TASK. Quote verbatim the span of lines that begins the listing below and closes with the line containing "shifted | yellow".

*** Begin section ***

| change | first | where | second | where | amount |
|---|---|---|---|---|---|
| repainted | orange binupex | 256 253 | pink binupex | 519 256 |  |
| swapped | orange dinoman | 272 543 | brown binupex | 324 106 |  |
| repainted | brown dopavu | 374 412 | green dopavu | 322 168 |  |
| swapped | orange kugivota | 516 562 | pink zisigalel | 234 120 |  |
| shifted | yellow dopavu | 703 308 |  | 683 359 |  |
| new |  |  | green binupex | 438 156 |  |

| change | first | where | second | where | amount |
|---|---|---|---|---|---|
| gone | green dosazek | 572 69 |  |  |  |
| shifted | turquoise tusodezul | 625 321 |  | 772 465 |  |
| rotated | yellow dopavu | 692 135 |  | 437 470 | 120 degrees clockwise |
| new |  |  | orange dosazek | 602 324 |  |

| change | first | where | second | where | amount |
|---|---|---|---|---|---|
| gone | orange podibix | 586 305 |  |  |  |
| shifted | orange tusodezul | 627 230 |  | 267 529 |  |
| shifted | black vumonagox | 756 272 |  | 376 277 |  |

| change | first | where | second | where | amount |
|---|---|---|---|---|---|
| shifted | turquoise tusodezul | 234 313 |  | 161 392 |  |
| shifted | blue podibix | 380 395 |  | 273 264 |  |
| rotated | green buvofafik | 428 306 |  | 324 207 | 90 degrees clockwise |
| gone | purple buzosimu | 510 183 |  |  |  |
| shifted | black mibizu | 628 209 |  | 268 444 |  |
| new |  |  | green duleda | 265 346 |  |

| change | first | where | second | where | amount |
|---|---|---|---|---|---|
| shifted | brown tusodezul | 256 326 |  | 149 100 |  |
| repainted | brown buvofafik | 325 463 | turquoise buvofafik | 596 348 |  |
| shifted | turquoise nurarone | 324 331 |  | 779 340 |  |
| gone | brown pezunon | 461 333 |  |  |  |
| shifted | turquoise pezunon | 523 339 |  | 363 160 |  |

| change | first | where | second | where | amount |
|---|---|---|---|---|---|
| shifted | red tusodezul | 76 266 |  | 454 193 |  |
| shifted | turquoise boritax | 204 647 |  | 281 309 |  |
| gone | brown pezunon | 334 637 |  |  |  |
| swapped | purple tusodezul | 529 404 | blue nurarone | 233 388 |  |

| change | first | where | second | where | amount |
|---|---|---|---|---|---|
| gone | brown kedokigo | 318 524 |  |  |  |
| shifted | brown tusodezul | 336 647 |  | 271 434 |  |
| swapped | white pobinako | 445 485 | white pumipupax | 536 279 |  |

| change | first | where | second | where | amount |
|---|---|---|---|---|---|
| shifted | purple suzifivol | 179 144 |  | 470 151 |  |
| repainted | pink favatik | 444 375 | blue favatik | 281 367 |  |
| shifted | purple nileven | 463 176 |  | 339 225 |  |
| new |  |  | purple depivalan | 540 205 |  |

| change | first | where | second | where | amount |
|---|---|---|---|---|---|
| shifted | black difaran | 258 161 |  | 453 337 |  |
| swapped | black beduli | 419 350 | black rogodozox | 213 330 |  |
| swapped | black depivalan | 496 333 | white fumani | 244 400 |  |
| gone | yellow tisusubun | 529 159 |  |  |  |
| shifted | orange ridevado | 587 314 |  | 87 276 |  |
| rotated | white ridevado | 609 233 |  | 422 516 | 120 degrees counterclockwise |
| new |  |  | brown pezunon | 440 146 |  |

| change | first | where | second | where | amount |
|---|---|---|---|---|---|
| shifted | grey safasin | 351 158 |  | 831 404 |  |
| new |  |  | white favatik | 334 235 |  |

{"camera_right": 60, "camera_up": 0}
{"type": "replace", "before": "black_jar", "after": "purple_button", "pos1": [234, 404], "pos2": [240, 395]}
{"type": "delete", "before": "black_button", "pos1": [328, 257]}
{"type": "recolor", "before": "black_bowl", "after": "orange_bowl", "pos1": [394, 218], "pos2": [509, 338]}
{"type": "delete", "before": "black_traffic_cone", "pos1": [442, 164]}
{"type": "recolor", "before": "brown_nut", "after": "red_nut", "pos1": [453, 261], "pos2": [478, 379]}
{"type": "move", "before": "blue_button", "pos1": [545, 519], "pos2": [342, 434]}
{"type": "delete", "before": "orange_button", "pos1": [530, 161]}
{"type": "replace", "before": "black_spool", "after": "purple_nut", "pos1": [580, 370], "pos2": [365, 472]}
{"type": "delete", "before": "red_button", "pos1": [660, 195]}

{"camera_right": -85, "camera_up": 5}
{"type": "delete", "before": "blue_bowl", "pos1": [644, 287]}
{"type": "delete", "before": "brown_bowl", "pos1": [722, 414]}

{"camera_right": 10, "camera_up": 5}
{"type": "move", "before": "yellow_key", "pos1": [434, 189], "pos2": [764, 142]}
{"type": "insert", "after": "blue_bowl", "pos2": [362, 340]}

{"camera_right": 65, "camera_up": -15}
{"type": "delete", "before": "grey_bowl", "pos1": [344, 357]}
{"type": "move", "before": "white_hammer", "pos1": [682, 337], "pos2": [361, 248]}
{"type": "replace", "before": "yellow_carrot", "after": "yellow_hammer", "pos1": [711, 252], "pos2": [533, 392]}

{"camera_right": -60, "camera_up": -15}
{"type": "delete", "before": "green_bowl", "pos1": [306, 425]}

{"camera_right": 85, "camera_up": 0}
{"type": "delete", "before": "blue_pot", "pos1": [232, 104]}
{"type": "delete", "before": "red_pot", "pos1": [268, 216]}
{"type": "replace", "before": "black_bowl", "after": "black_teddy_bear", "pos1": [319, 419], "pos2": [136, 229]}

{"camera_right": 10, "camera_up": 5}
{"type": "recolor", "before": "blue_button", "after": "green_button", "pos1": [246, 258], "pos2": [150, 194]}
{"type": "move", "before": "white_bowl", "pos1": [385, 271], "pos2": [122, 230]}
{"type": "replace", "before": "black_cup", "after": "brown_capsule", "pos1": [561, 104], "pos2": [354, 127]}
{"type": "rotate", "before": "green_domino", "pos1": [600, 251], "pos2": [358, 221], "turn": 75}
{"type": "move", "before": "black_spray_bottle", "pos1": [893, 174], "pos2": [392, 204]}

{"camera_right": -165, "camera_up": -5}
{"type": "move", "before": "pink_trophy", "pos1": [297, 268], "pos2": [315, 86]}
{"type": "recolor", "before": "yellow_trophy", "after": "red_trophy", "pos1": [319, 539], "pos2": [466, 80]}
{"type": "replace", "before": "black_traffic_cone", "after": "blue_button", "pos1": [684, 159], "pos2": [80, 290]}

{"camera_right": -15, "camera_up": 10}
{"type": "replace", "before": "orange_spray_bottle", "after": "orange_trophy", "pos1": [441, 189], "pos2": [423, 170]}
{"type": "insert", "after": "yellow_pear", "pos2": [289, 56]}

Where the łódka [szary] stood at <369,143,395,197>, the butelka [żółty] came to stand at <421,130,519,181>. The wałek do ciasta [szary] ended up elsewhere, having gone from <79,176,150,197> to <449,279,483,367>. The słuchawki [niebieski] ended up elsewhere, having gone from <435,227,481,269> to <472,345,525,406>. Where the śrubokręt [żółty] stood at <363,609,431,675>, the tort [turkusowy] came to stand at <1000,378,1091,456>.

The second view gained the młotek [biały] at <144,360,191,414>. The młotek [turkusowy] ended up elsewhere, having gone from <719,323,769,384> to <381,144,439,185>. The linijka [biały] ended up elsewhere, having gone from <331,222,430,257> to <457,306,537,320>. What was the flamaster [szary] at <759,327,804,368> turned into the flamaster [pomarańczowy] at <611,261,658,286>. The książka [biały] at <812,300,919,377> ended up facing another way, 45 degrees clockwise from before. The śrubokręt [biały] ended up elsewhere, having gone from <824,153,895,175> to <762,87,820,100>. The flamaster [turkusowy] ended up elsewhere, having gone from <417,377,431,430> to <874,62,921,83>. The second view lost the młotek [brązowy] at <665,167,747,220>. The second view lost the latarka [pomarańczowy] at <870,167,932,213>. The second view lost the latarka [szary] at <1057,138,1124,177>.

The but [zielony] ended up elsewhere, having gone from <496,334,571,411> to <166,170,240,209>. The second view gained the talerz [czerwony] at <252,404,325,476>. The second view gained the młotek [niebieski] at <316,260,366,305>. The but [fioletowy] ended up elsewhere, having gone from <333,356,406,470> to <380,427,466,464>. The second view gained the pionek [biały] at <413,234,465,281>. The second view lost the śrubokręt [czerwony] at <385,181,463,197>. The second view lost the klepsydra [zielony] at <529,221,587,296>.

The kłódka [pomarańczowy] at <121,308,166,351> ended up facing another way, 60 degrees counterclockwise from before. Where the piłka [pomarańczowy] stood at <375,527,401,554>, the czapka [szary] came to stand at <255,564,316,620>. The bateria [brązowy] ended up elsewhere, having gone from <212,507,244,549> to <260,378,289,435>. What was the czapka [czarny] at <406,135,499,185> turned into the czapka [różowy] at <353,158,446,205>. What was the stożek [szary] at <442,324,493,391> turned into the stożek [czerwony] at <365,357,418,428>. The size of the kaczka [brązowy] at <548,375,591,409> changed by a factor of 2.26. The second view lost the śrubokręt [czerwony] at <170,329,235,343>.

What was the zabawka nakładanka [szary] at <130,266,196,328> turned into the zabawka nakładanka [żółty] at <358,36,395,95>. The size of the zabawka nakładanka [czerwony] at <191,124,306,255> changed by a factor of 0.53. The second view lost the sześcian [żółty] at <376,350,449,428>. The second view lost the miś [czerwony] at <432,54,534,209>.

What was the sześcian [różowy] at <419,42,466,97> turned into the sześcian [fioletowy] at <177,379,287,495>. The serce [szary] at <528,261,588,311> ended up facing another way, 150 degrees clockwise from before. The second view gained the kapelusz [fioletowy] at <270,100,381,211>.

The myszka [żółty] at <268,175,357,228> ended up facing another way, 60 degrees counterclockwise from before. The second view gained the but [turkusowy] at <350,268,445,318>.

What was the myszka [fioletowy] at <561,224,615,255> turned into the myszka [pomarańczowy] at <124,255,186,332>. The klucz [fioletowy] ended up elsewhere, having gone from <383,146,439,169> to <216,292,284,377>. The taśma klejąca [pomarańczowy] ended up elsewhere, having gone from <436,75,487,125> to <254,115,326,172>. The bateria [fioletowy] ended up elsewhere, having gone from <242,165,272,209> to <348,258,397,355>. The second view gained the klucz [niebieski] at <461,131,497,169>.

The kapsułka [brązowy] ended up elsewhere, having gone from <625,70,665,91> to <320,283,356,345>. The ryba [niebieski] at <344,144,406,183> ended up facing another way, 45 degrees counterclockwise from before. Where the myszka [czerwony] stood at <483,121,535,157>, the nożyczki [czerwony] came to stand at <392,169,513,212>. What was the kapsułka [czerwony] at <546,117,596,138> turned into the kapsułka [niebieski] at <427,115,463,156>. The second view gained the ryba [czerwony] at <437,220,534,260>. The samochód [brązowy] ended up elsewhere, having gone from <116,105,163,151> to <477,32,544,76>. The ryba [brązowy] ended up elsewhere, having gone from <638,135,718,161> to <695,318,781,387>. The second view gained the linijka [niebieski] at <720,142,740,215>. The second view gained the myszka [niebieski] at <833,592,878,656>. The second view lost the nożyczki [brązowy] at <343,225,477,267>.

*** End section ***

TASK SOLUTION.
| change | first | where | second | where | amount |
|---|---|---|---|---|---|
| repainted | orange binupex | 256 253 | pink binupex | 519 256 |  |
| swapped | orange dinoman | 272 543 | brown binupex | 324 106 |  |
| repainted | brown dopavu | 374 412 | green dopavu | 322 168 |  |
| swapped | orange kugivota | 516 562 | pink zisigalel | 234 120 |  |
| shifted | yellow dopavu | 703 308 |  | 683 359 |  |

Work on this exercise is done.